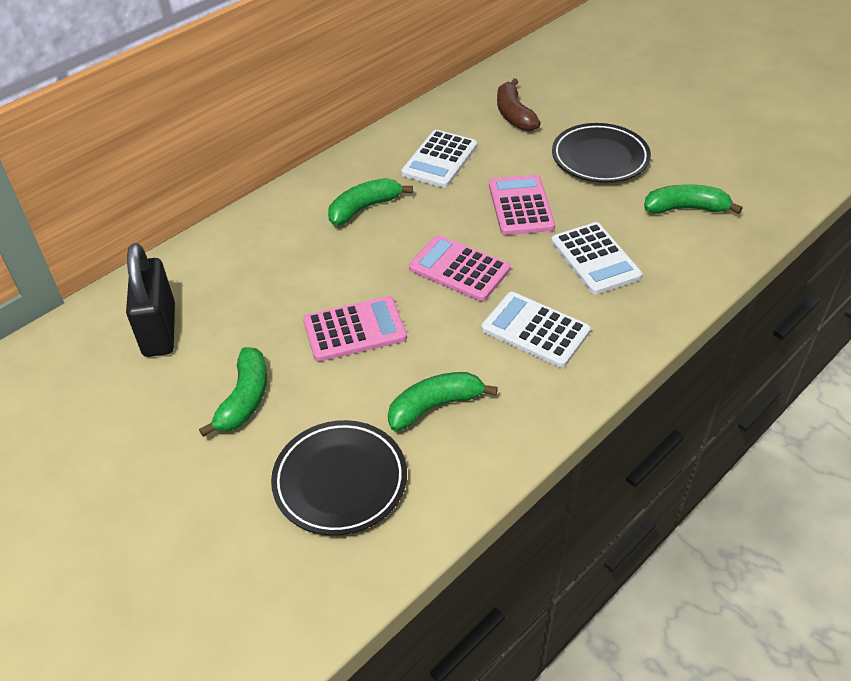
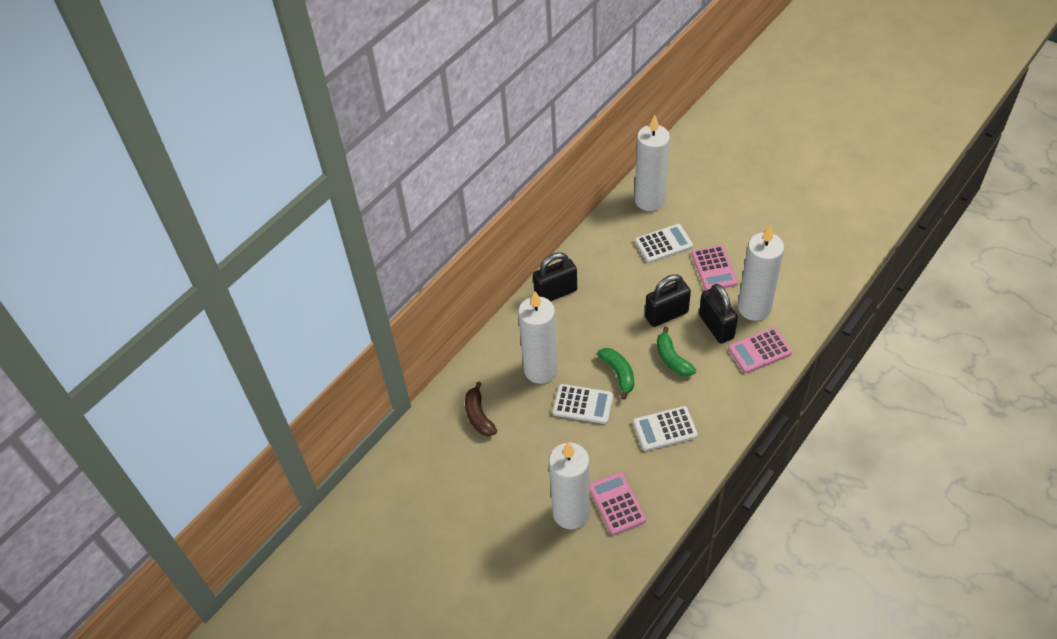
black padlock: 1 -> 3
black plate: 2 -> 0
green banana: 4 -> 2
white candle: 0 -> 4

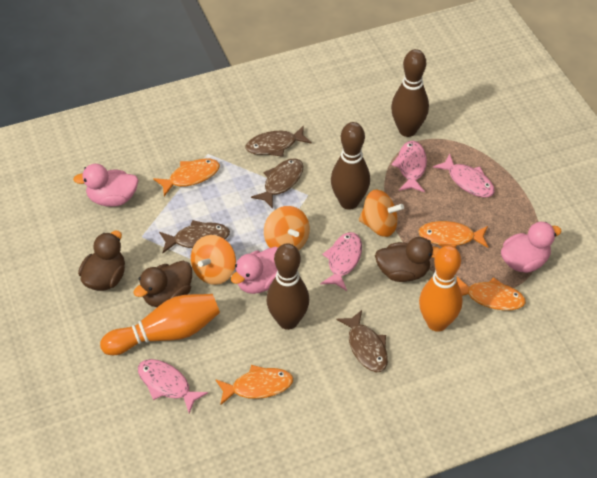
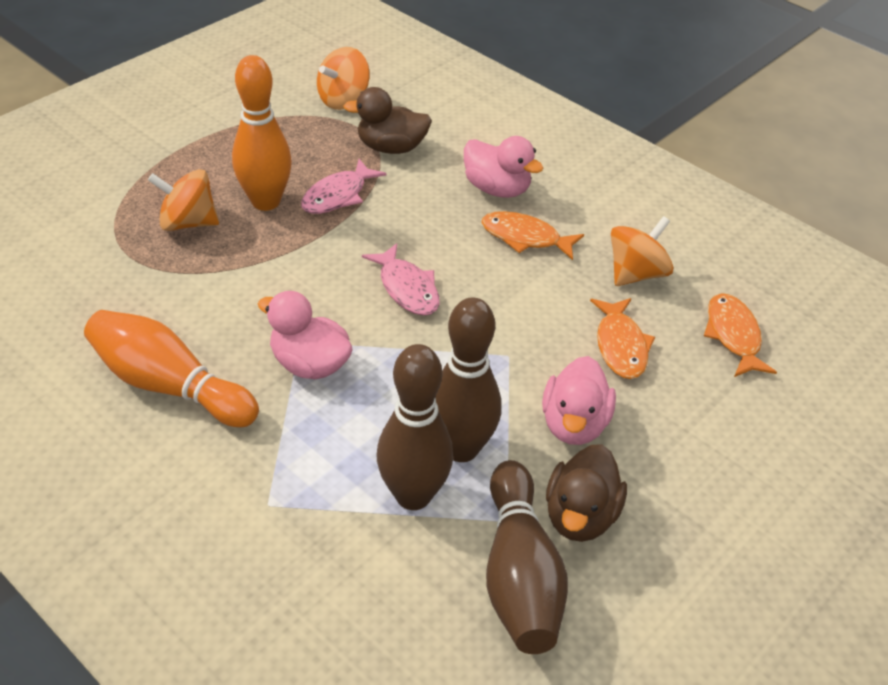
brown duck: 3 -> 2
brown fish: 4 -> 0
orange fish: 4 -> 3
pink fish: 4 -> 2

——

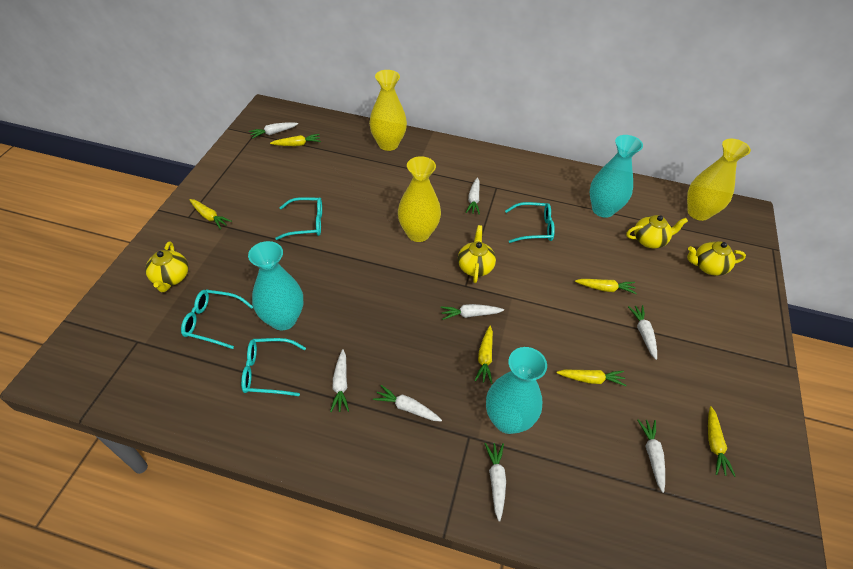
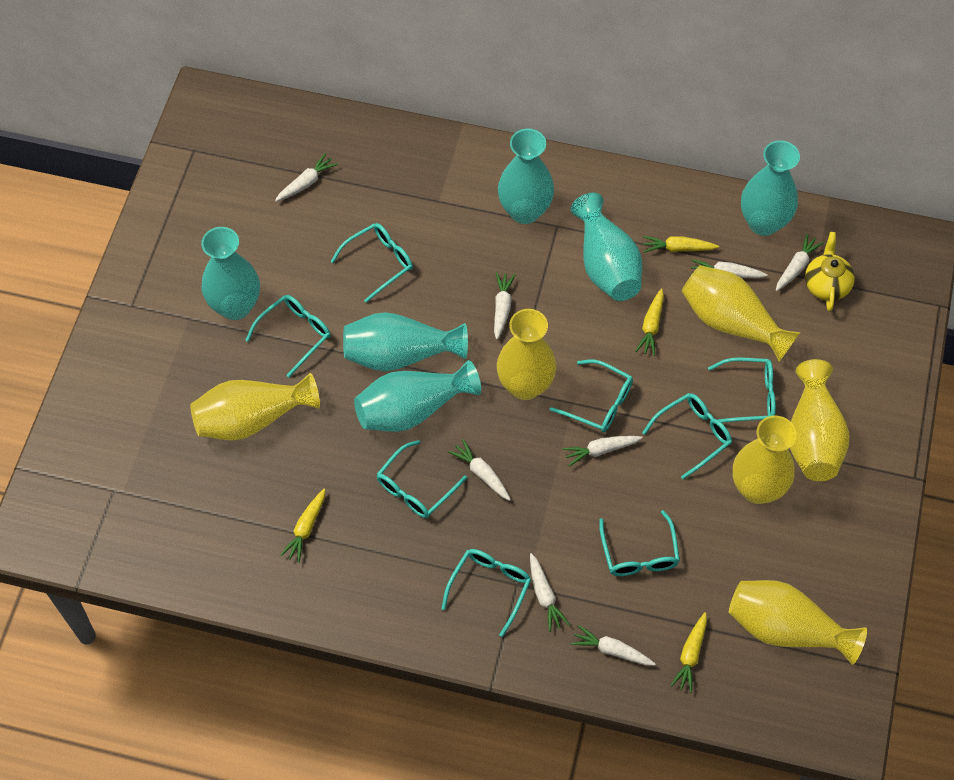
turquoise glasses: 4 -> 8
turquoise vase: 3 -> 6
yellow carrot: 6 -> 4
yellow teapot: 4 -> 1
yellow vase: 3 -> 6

——

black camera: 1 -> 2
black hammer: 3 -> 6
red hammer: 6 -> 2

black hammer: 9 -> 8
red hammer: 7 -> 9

——

> _WHAT NEEDS TO BE DONE_:
When a line in the entries above contains "fish", count it; please answer with the number only.

> _RESULT OF THE TASK_:
3